** DATA PROVIDED follows **

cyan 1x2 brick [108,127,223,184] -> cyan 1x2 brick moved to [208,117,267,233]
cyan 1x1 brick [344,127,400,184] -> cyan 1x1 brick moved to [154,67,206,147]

** End of DATA PROVIDED **
** DATA PROVIDED follows **

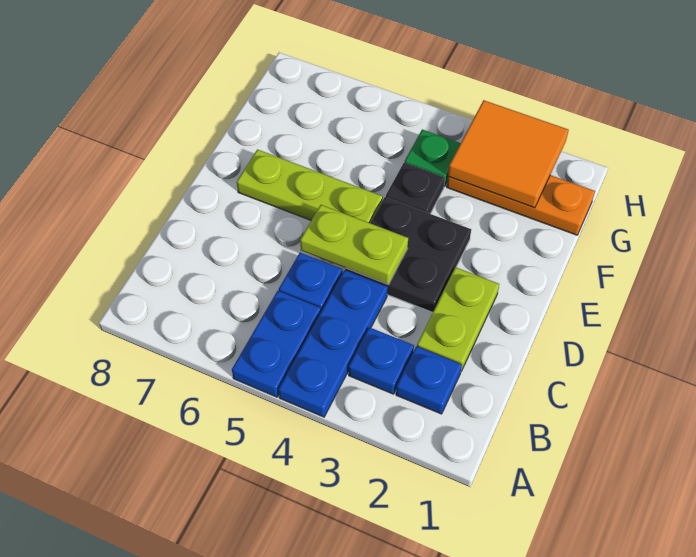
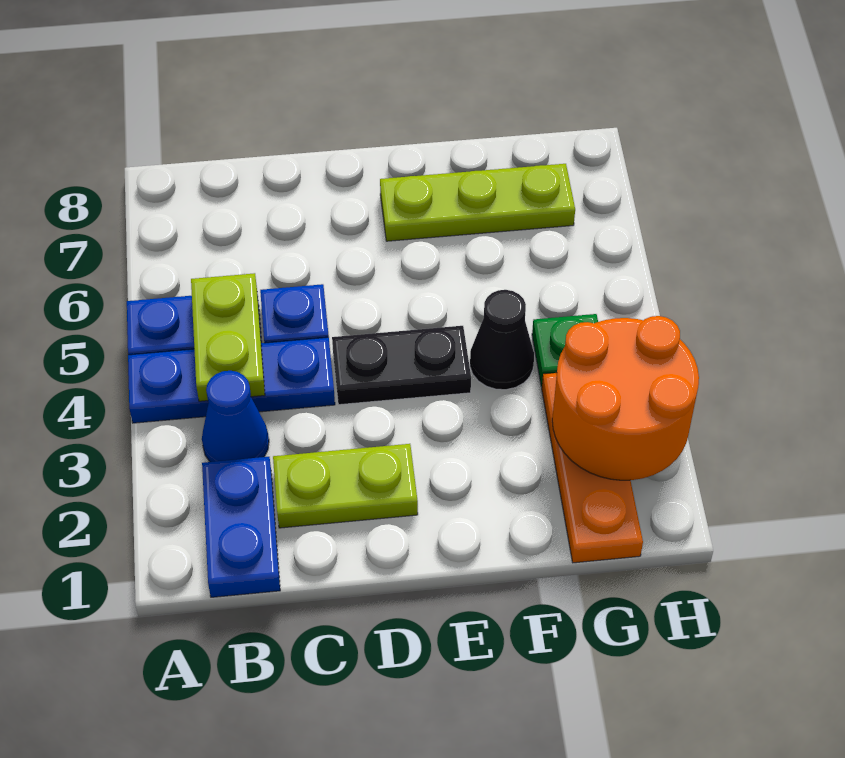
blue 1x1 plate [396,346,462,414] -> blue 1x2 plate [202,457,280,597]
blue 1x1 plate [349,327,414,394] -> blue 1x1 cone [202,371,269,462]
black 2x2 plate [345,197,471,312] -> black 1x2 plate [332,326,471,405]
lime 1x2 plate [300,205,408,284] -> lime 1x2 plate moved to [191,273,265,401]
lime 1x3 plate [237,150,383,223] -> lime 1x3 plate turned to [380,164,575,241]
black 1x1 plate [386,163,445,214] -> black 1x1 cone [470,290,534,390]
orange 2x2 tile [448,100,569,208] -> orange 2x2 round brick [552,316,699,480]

** End of DATA PROVIDED **

> **REQUIREMENT**
What is the number of lines in the material above that include the string "cone"? Give only that number.

> **TASK OUTPUT**
2